Whenever the string "black" appears in a line below, please copy the line out.

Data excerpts
_ _ _

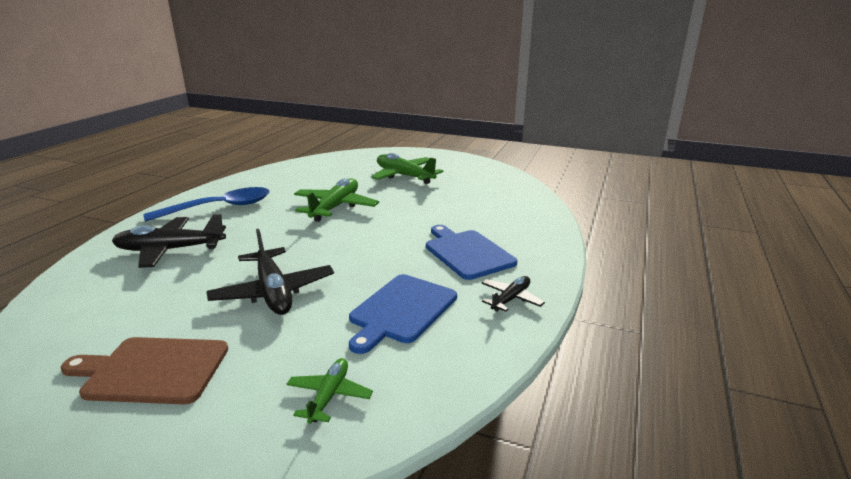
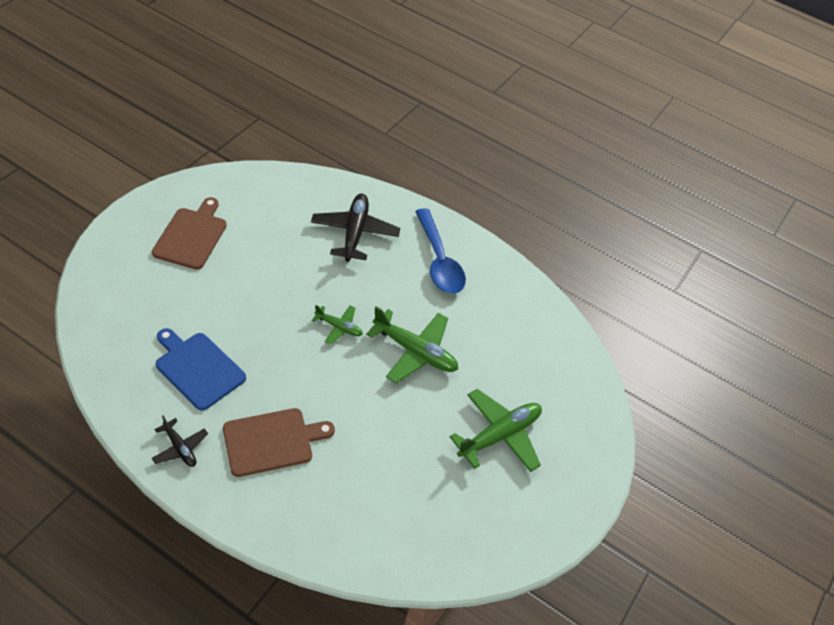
camera: 95 degrees right, 25 degrees up
black plane [206,229,334,315] -> none
green plane [286,358,373,424] -> green plane moved to [312,305,363,345]
blue cutting board [426,225,517,280] -> brown cutting board [223,408,335,477]

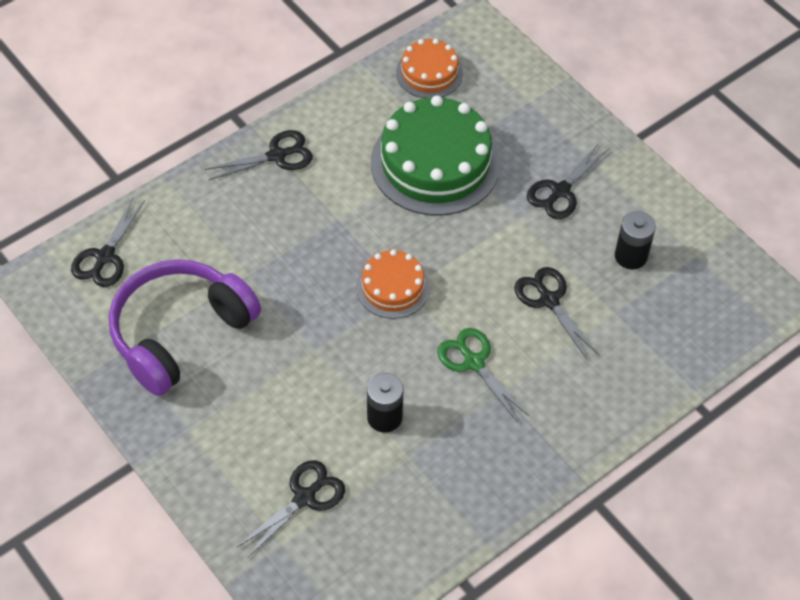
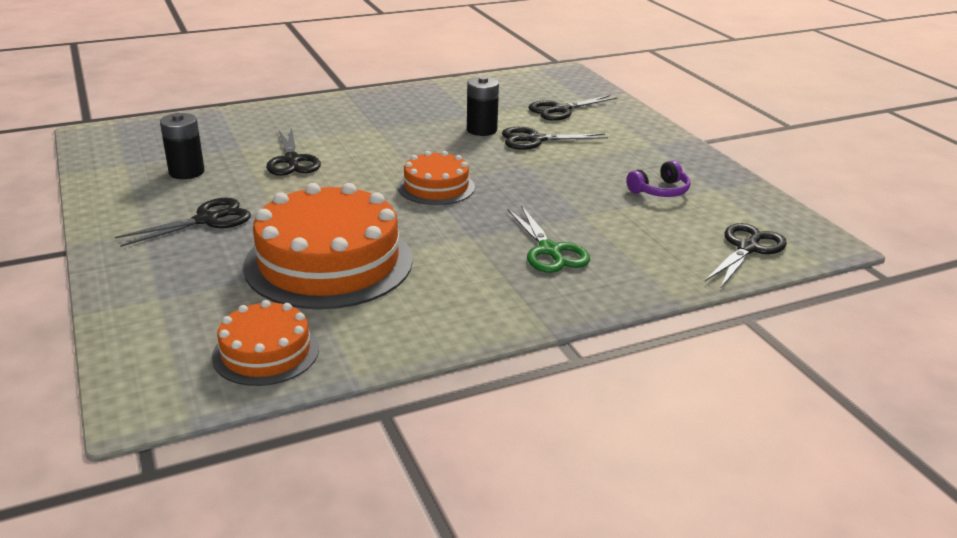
camera: 165 degrees left, 25 degrees down
purple headphones [109,259,261,396] -> purple headphones [626,160,691,197], size x0.41
black scissors [205,130,313,180] -> black scissors moved to [502,127,608,150]
green cake [371,95,500,215] -> orange cake [243,183,413,310]
green scissors [437,328,529,422] -> green scissors moved to [508,206,590,273]

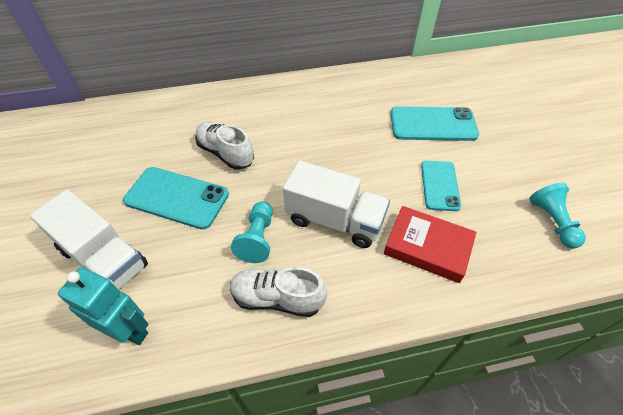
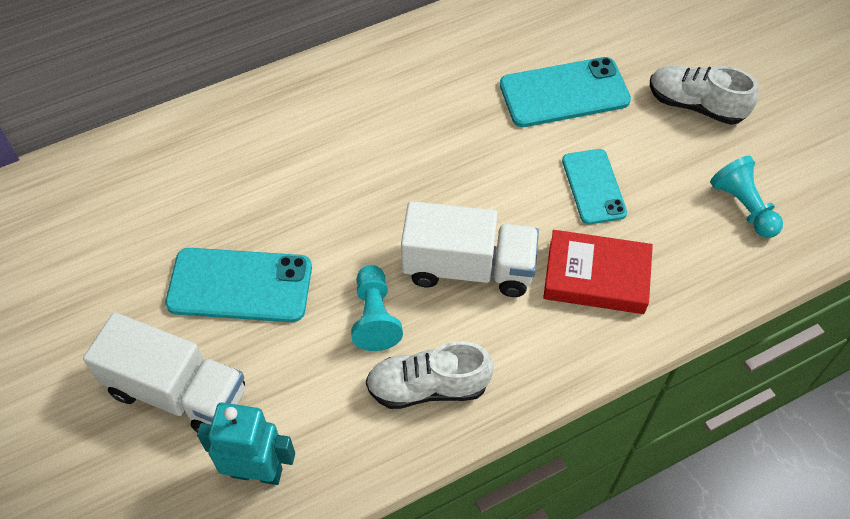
camera: 15 degrees left, 5 degrees up
white shoe [195,121,254,170] -> white shoe moved to [650,65,758,125]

_ _ _

Answer to the exercise
black plane [206,229,334,315] -> none
black scissors [205,130,313,180] -> black scissors moved to [502,127,608,150]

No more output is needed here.